— Problem statement —
A verbatim copy of the listing is what is needed, minus any pictures.

— Data for this exercise —
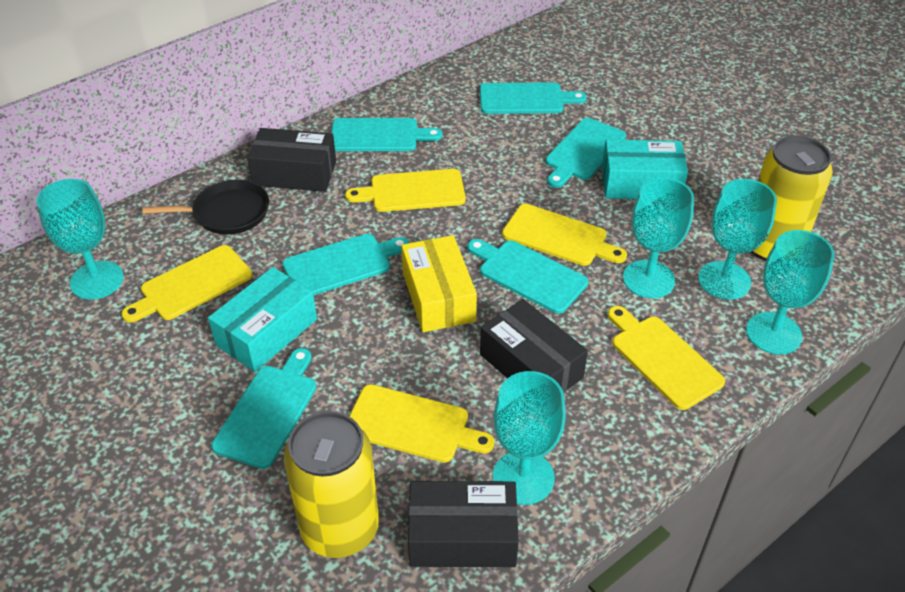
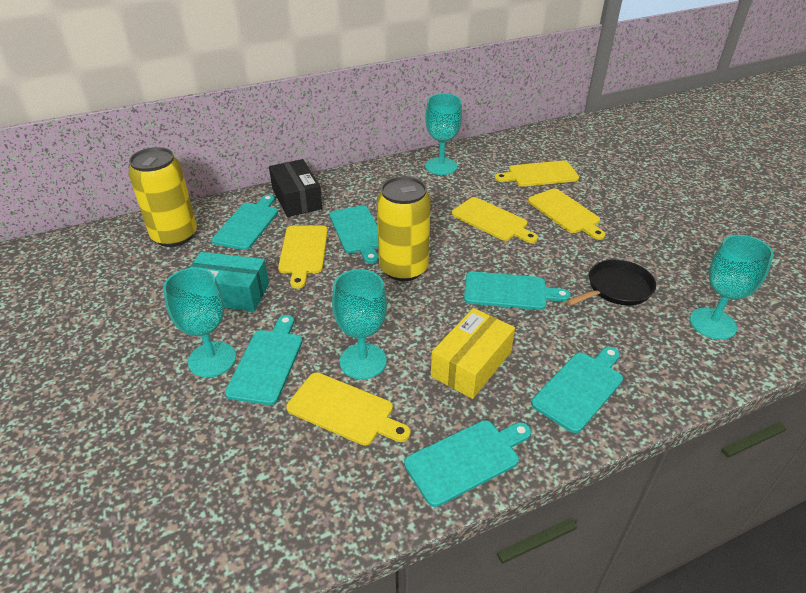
black box: [247,128,336,192] [408,481,519,567] [480,299,588,392] = 3 -> [269,159,322,217] = 1
turquoise box: [208,267,317,372] [602,139,688,199] = 2 -> [190,252,269,312] = 1
turquoise goblet: [36,179,124,300] [493,371,566,505] [623,178,694,298] [698,179,777,300] [746,230,834,355] = 5 -> [163,268,236,377] [332,269,387,379] [425,94,462,175] [690,235,774,340] = 4

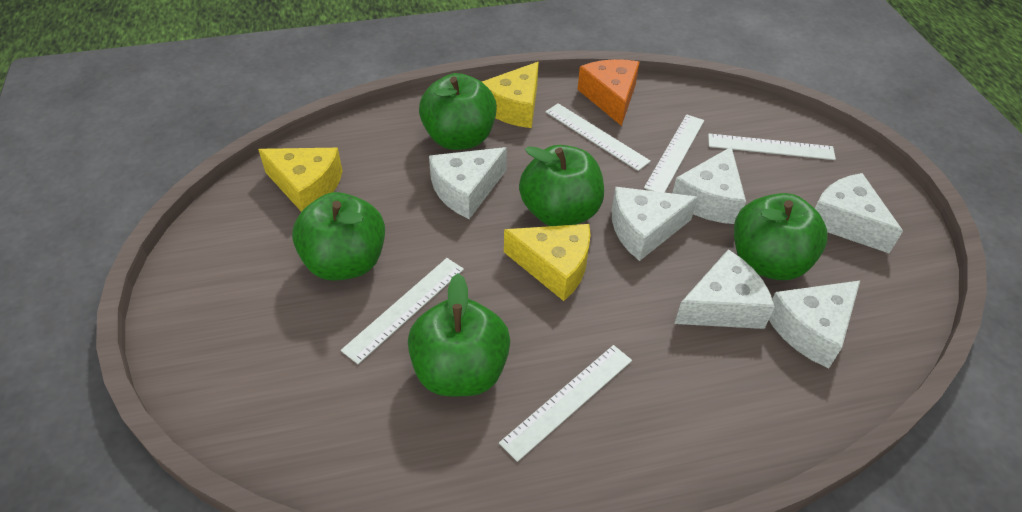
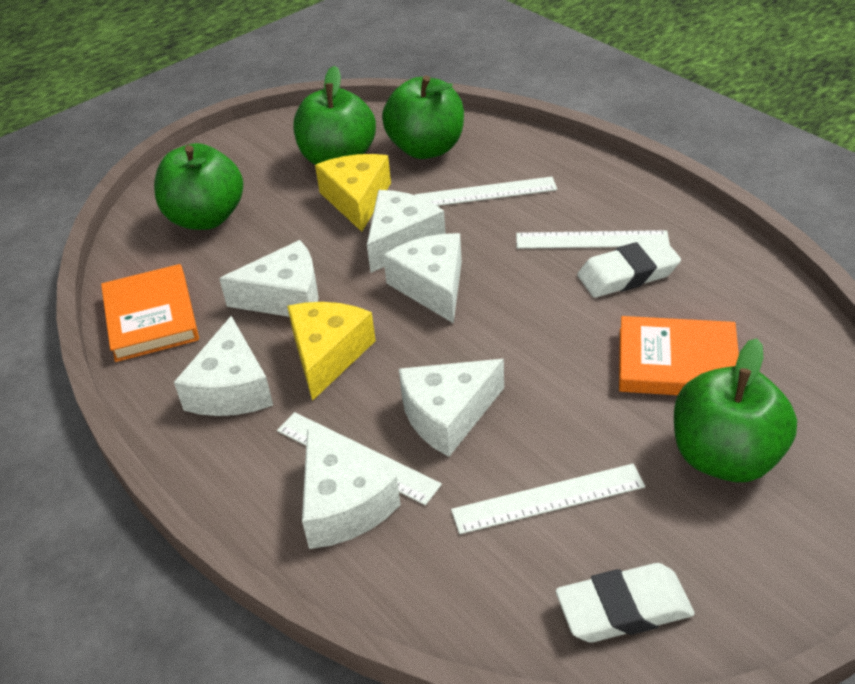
green apple: [292,192,385,281] [408,273,510,396] [419,73,497,150] [519,145,604,226] [734,193,828,280] = 5 -> [154,143,243,230] [293,66,376,165] [382,75,464,159] [674,338,797,482] = 4
orange book: none = 0 -> [101,264,199,362] [619,316,739,395] = 2
orange cheese: [577,59,640,126] = 1 -> none = 0
white eraser: none = 0 -> [556,563,695,642] [577,238,681,298] = 2
white ruler: [341,258,464,364] [499,345,632,462] [545,103,651,171] [644,114,704,193] [708,134,836,160] = 5 -> [277,412,442,505] [415,177,557,206] [451,464,645,534] [516,230,670,249] = 4
yellow cheese: [258,148,343,212] [482,62,539,128] [504,224,591,301] = 3 -> [287,302,376,401] [315,154,391,232] = 2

— Answer section —
black box: [247,128,336,192] [408,481,519,567] [480,299,588,392] = 3 -> [269,159,322,217] = 1
turquoise box: [208,267,317,372] [602,139,688,199] = 2 -> [190,252,269,312] = 1
turquoise goblet: [36,179,124,300] [493,371,566,505] [623,178,694,298] [698,179,777,300] [746,230,834,355] = 5 -> [163,268,236,377] [332,269,387,379] [425,94,462,175] [690,235,774,340] = 4

green apple: [292,192,385,281] [408,273,510,396] [419,73,497,150] [519,145,604,226] [734,193,828,280] = 5 -> [154,143,243,230] [293,66,376,165] [382,75,464,159] [674,338,797,482] = 4
orange book: none = 0 -> [101,264,199,362] [619,316,739,395] = 2
orange cheese: [577,59,640,126] = 1 -> none = 0
white eraser: none = 0 -> [556,563,695,642] [577,238,681,298] = 2
white ruler: [341,258,464,364] [499,345,632,462] [545,103,651,171] [644,114,704,193] [708,134,836,160] = 5 -> [277,412,442,505] [415,177,557,206] [451,464,645,534] [516,230,670,249] = 4
yellow cheese: [258,148,343,212] [482,62,539,128] [504,224,591,301] = 3 -> [287,302,376,401] [315,154,391,232] = 2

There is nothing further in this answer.